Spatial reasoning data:
****

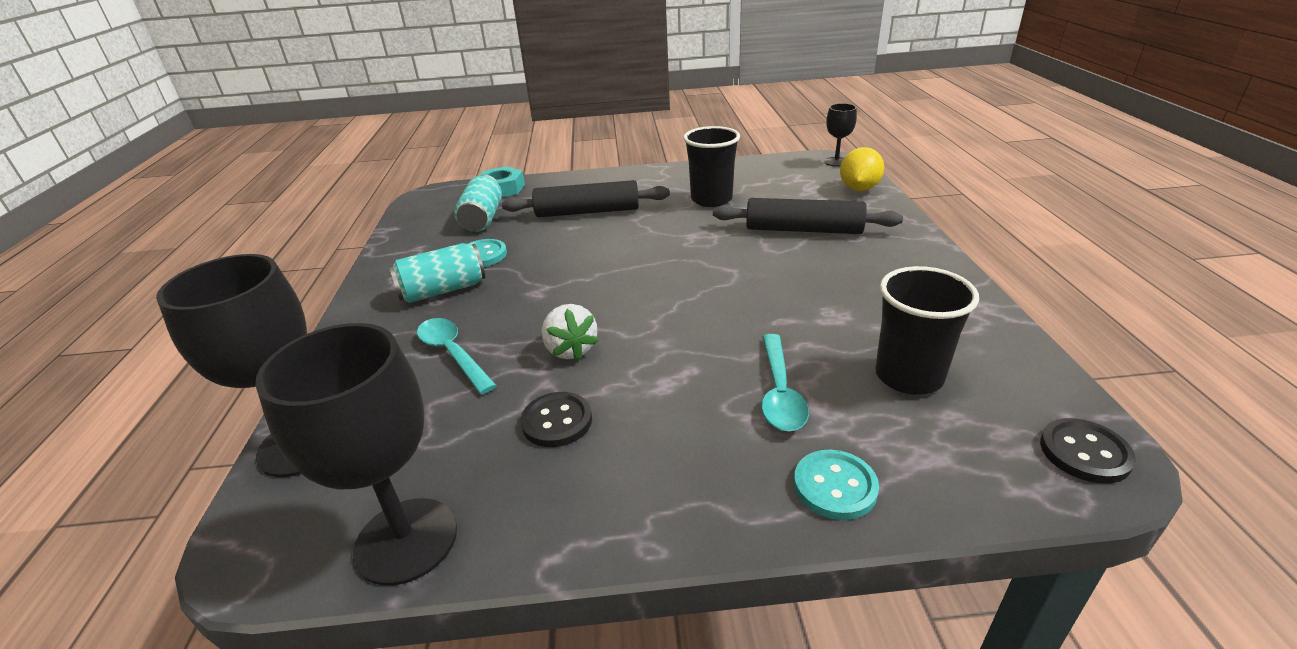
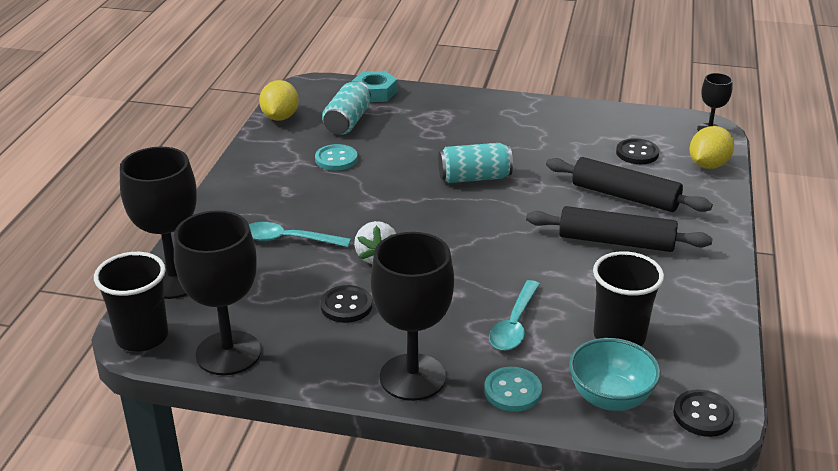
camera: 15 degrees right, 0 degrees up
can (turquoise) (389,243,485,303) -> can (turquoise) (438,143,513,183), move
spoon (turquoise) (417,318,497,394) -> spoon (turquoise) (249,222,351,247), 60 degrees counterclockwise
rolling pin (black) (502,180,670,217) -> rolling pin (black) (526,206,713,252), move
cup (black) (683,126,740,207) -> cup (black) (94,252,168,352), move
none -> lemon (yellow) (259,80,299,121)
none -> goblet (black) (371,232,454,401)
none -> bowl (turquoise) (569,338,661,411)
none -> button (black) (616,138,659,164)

****

Your goal: Your answer should be one number, the count of lines in the records that contain the word "move".

Written response: 3